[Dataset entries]
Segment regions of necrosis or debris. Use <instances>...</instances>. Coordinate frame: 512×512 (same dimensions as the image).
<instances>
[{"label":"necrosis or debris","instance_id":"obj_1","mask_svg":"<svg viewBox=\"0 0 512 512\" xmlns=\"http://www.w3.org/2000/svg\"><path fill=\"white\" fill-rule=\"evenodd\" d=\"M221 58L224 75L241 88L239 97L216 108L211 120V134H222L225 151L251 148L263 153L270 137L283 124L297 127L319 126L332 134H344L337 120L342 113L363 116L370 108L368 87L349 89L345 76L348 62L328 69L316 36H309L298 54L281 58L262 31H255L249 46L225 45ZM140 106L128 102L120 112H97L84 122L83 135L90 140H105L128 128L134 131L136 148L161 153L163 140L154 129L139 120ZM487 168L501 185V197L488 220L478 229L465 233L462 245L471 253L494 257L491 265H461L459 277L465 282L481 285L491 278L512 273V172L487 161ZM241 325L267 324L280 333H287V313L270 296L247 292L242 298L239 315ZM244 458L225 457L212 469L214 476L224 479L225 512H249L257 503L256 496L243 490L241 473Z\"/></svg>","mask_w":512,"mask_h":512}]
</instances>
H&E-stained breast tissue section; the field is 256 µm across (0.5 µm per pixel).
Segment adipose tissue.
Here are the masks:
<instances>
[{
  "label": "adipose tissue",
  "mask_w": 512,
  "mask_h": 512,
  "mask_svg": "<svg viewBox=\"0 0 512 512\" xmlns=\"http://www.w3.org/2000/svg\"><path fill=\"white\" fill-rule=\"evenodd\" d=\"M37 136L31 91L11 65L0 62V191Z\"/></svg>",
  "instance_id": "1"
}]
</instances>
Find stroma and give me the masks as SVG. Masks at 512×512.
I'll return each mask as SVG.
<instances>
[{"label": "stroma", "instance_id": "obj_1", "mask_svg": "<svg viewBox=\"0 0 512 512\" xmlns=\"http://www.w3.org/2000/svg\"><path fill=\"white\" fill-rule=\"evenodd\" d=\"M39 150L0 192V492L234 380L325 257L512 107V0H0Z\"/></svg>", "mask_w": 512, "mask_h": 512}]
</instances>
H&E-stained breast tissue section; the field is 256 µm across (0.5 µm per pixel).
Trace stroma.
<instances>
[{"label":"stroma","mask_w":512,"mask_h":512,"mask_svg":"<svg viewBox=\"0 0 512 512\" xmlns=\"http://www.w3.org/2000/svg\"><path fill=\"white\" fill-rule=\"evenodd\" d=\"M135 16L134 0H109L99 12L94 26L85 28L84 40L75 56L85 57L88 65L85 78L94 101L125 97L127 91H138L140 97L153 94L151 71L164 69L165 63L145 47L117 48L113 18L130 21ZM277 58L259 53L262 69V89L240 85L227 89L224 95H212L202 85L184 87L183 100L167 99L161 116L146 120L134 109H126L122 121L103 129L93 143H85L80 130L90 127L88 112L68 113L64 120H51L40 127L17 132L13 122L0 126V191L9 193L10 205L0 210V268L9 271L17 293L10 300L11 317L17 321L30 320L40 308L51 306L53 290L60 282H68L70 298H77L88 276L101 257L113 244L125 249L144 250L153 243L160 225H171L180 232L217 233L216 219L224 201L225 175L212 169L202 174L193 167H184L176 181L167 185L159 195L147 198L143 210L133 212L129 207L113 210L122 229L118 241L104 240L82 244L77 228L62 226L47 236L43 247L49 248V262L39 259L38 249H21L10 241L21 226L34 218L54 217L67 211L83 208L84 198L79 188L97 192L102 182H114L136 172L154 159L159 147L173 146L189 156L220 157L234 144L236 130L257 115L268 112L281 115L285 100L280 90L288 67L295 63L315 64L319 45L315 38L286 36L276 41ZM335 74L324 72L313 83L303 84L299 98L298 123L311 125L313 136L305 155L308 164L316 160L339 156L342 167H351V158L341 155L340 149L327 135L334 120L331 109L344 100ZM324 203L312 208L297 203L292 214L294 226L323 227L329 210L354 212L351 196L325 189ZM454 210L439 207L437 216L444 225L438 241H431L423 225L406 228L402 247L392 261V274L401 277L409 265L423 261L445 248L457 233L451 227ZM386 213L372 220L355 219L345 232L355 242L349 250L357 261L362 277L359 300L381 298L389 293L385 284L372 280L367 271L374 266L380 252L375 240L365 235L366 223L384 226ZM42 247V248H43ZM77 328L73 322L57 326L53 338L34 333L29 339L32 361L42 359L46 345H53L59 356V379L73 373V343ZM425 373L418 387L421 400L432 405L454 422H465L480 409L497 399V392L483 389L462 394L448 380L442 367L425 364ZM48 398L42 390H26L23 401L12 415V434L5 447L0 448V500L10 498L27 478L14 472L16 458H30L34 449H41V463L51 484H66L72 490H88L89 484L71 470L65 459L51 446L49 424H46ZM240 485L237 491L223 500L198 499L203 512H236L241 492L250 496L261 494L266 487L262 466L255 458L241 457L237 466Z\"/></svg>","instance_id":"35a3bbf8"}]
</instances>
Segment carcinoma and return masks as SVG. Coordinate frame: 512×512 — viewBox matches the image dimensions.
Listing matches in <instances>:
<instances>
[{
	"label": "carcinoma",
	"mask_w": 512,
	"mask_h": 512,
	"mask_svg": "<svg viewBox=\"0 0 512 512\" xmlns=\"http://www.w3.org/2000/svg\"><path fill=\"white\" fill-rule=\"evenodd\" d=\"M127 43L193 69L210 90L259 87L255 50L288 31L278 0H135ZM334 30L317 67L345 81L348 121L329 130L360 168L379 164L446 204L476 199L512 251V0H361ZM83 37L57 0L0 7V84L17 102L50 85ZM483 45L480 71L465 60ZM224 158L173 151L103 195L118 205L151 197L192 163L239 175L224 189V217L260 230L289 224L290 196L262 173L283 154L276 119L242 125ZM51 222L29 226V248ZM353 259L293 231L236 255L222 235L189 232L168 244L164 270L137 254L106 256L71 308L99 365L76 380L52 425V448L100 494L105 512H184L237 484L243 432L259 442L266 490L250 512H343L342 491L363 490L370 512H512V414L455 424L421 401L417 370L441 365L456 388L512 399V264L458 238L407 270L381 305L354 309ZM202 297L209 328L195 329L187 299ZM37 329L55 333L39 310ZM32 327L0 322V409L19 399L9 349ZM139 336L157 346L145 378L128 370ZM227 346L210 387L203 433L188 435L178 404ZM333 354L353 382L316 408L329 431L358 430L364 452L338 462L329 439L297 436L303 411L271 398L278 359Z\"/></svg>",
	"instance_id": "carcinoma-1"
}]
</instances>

- _Short task_
Read the data above. Pull out each line in which the string "Coordinate" appears.

- _Right answer_
Segment regions of necrosis or debris. Use <instances>...</instances>. Coordinate frame: 512×512 (same dimensions as the image).
Segment carcinoma and return masks as SVG. Coordinate frame: 512×512 — viewBox matches the image dimensions.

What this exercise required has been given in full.